**WORK REQUEST**
Please copy every line below that contains the string "turned".

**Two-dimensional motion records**
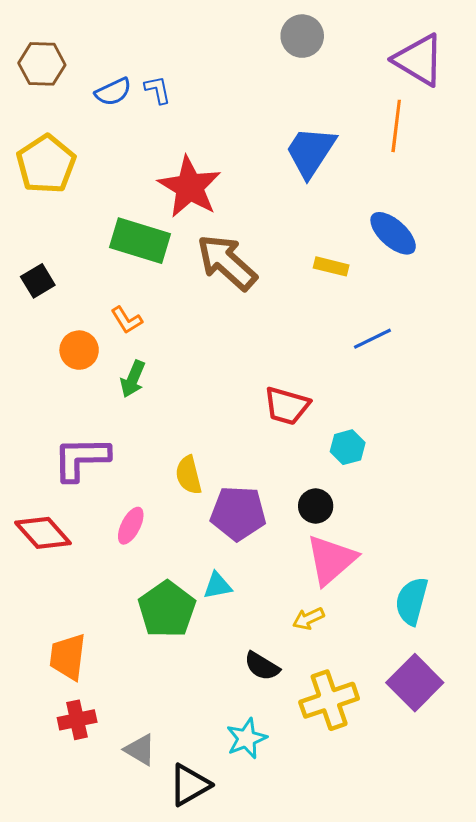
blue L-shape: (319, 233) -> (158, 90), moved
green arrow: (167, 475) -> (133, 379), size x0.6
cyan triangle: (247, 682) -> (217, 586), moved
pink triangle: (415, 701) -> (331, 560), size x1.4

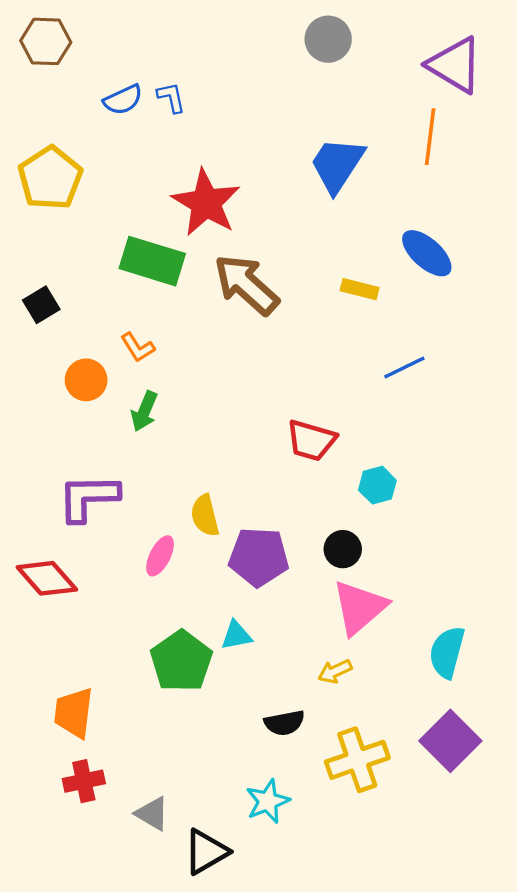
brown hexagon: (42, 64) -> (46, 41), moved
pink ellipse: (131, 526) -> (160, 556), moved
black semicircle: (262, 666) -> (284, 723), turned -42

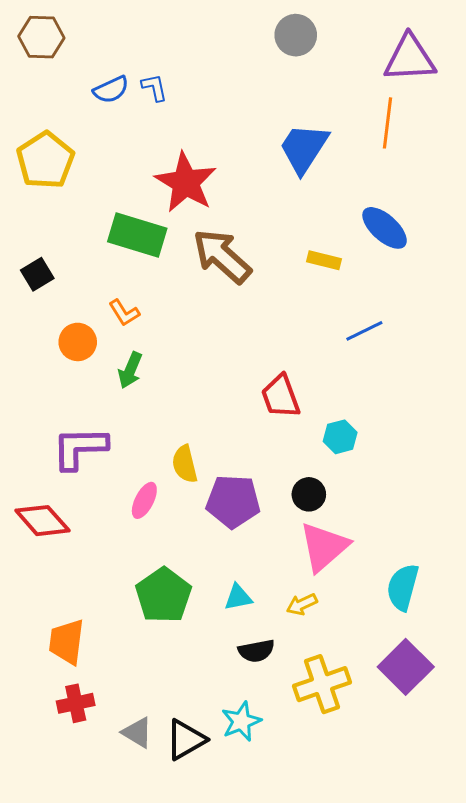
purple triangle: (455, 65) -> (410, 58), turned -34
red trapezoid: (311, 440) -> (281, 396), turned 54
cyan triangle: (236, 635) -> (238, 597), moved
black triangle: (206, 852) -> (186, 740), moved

**TASK RESPONSE**
black semicircle: (262, 666) -> (284, 723), turned -42
purple triangle: (455, 65) -> (410, 58), turned -34
red trapezoid: (311, 440) -> (281, 396), turned 54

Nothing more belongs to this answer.